── Dataset entries ──

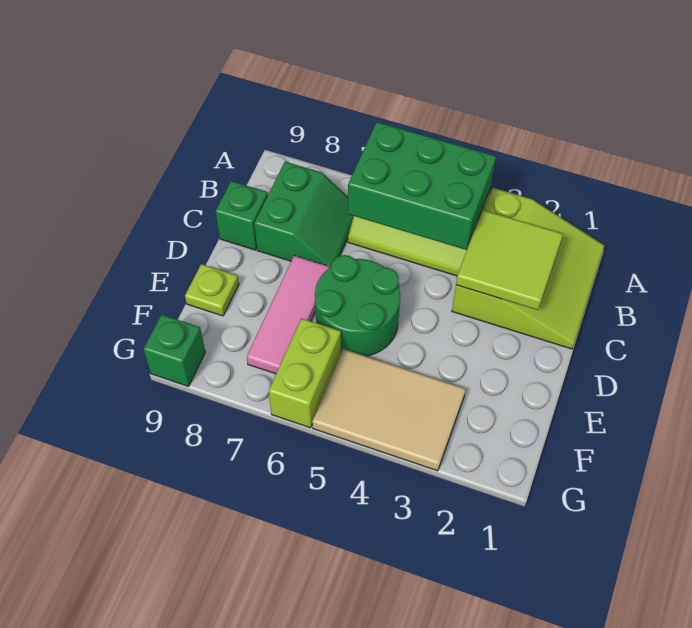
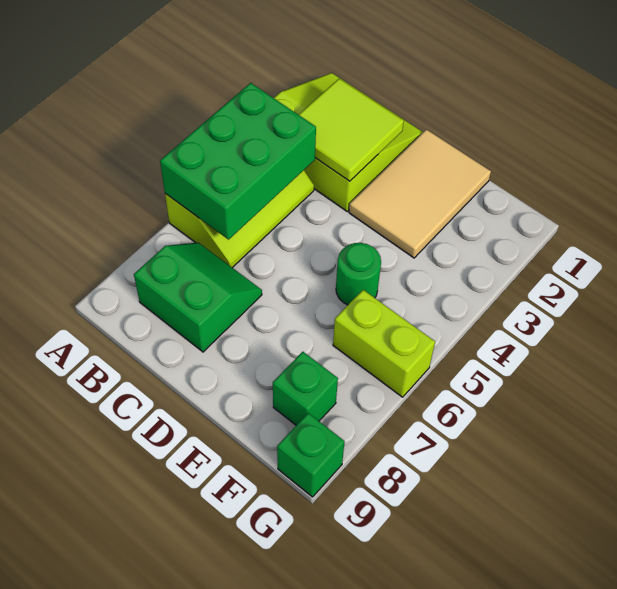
green brick C9 level 1 -> green brick F8 level 1
green round brick D5:E6 level 1 -> green round brick E5 level 1
pink tile D7:F7 level 1 -> none
lime plate E9 level 1 -> none
tan tile F3:G5 level 1 -> tan tile D1:E3 level 1

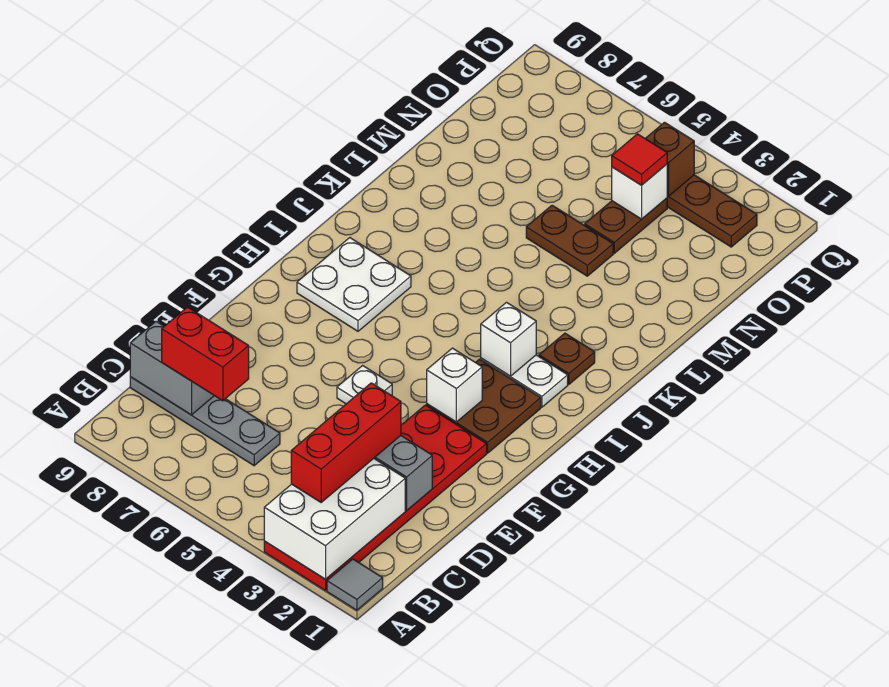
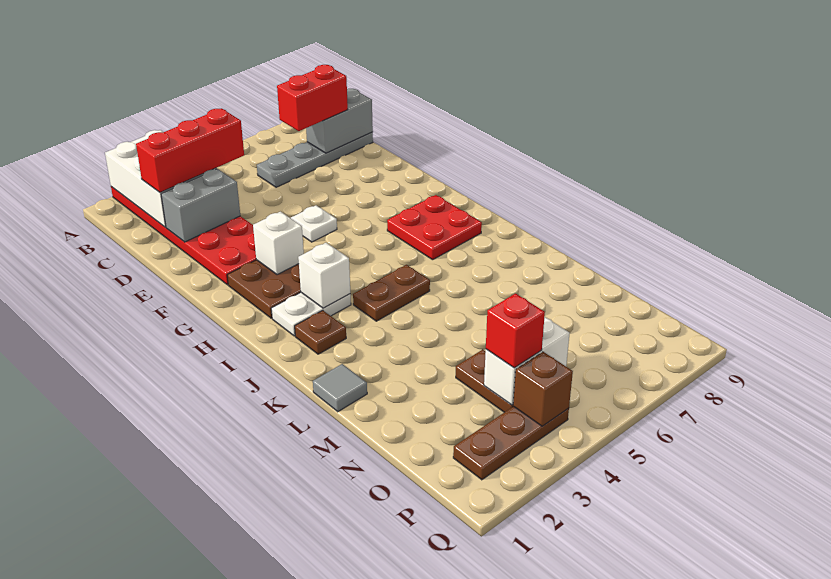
grey tile A1 level 1 -> grey tile L1 level 1
red brick B3:D3 level 3 -> red brick C2:C4 level 3
white plate H7:I8 level 1 -> red plate H7:I8 level 1
brown plate M4:M5 level 1 -> brown plate J4:J5 level 1
white brick O4 level 2 -> white brick O4:O5 level 2
red tile O4 level 3 -> red brick O4 level 3

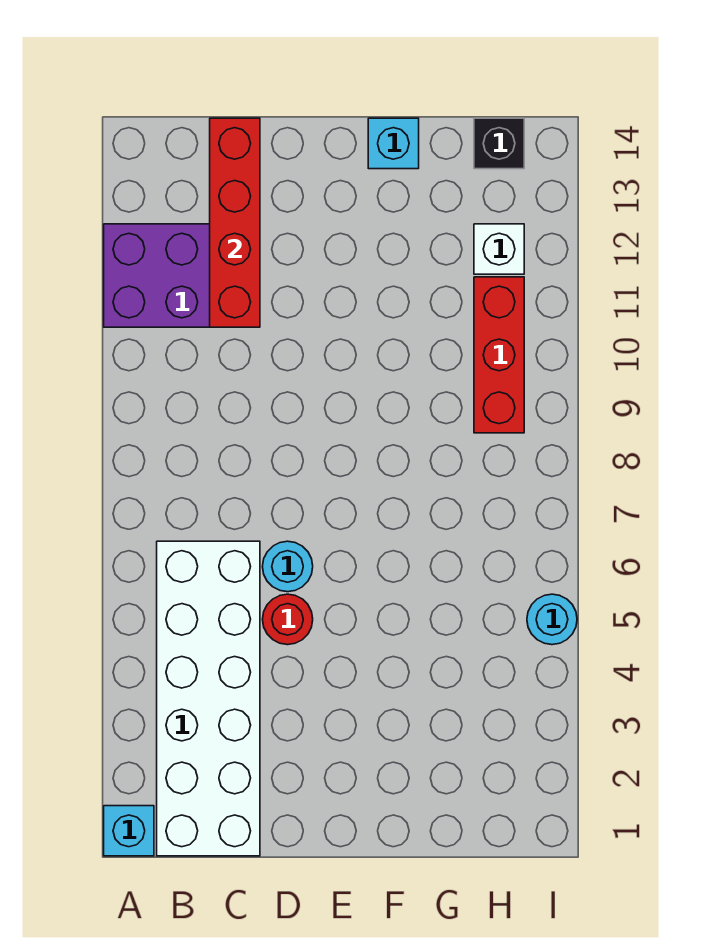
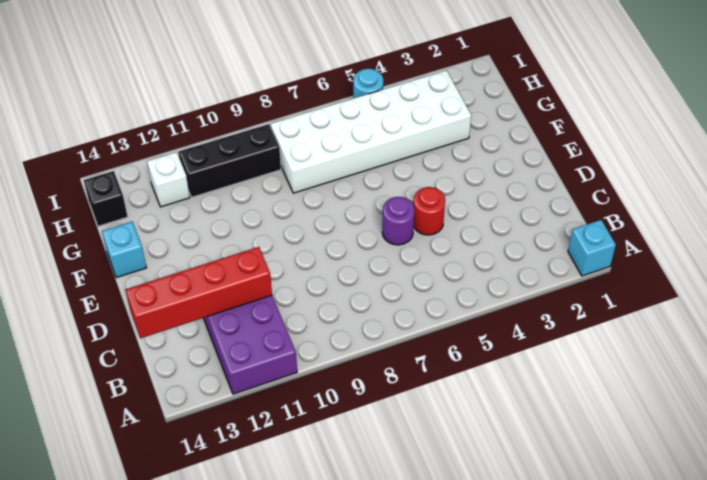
white brick B1:C6 level 1 -> white brick G3:H8 level 1
cyan round brick D6 level 1 -> purple round brick D6 level 1
red brick H9:H11 level 1 -> black brick H9:H11 level 1

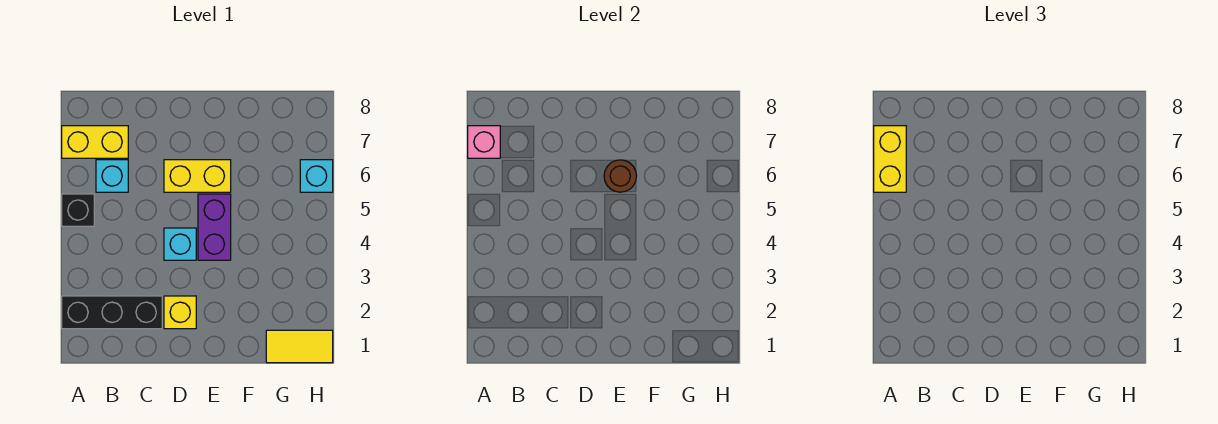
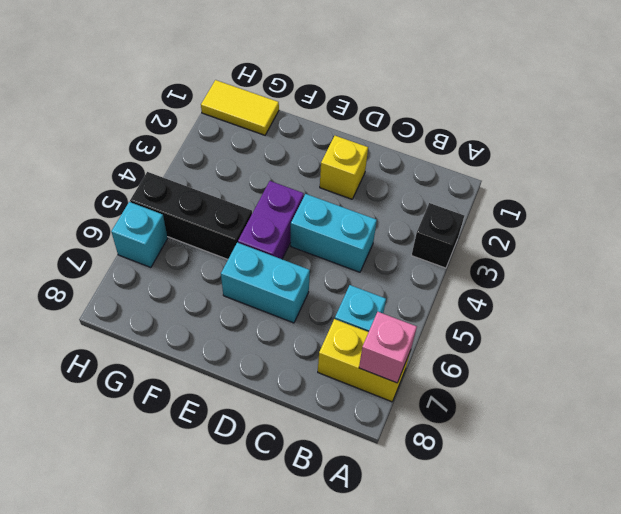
black brick A2:C2 level 1 -> black brick F5:H5 level 1
black brick A5 level 1 -> black brick A3 level 1
yellow brick A6:A7 level 3 -> none
cyan brick D4 level 1 -> cyan brick C4:D4 level 1
yellow brick D6:E6 level 1 -> cyan brick D6:E6 level 1
brown round brick E6 level 2 -> none

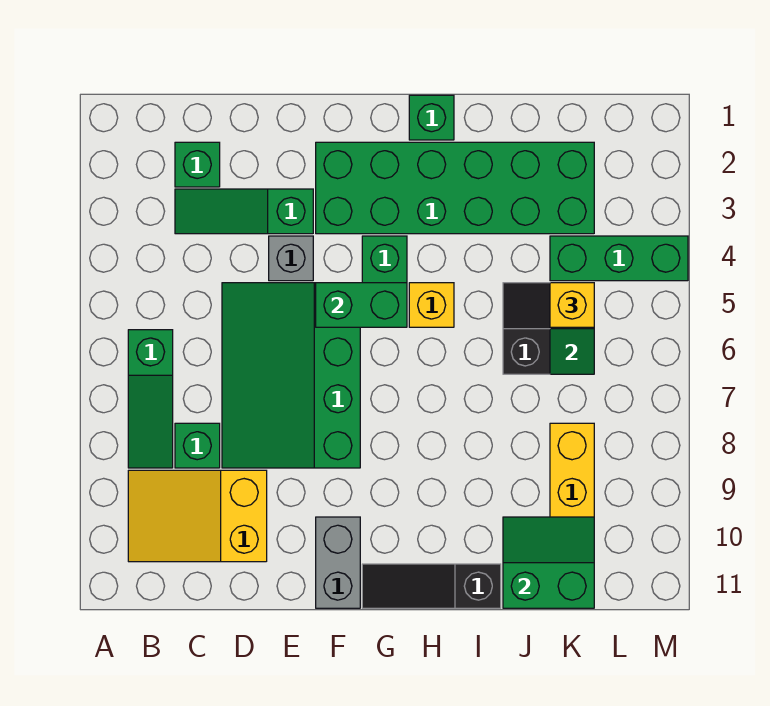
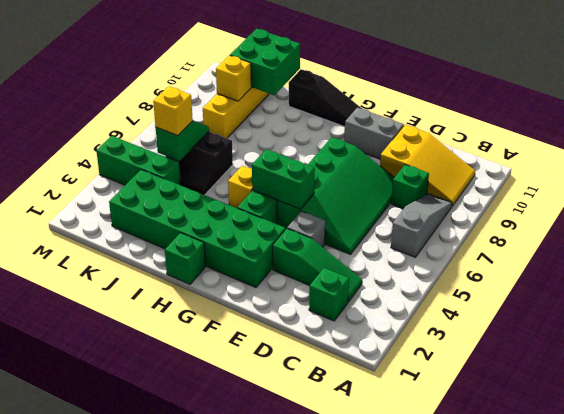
green slope B6:B8 level 1 top 6 -> grey slope B6:B8 level 1 top 6
grey brick F10:F11 level 1 -> grey brick E10:F10 level 1
green slope J10:K11 level 2 top 11 -> green brick J10:K11 level 2
none -> yellow brick K9 level 2

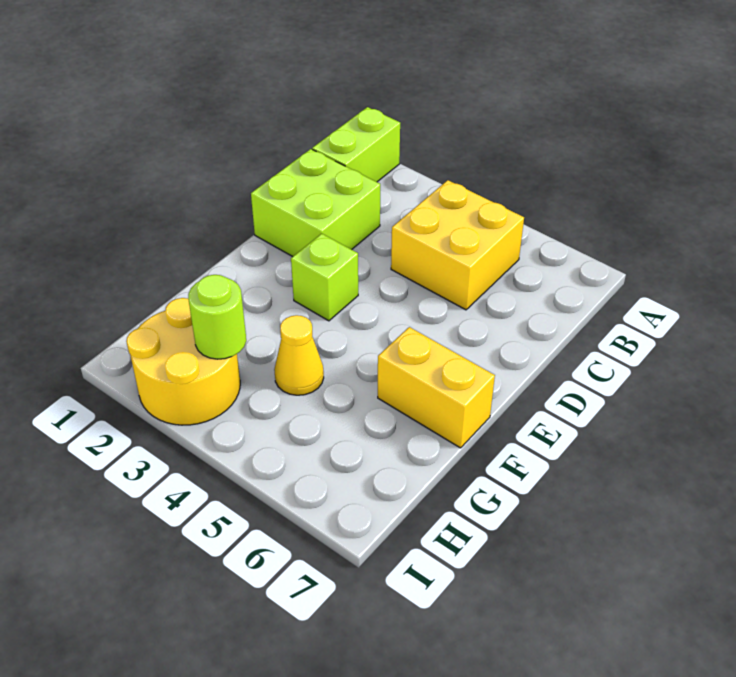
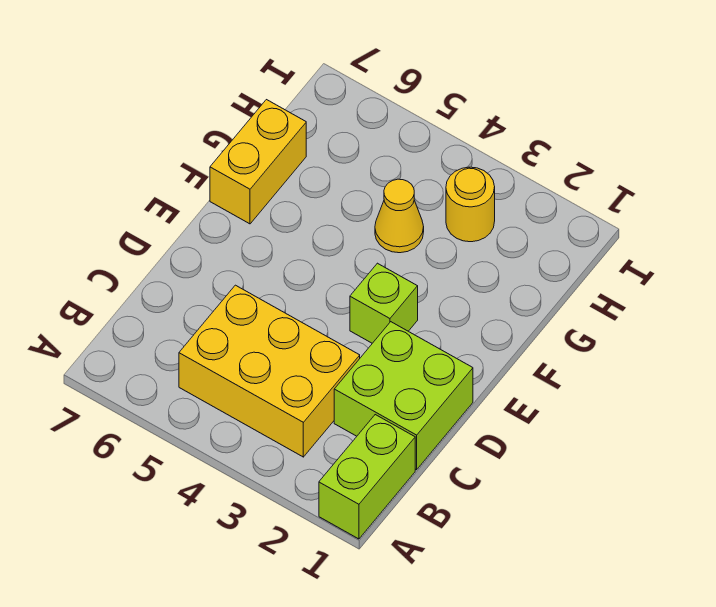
yellow brick B4:C5 level 1 -> yellow brick B3:C5 level 1
yellow brick F6:F7 level 1 -> yellow brick F7:G7 level 1
yellow round brick H2:I3 level 1 -> yellow round brick H3 level 1
lime round brick H3 level 2 -> none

───

### What is required
Leave the pictures out, and reproduce only the lines from the line holding "grey brick F10:F11" through the last line of the material, both included.

### The completed task
grey brick F10:F11 level 1 -> grey brick E10:F10 level 1
green slope J10:K11 level 2 top 11 -> green brick J10:K11 level 2
none -> yellow brick K9 level 2

yellow brick B4:C5 level 1 -> yellow brick B3:C5 level 1
yellow brick F6:F7 level 1 -> yellow brick F7:G7 level 1
yellow round brick H2:I3 level 1 -> yellow round brick H3 level 1
lime round brick H3 level 2 -> none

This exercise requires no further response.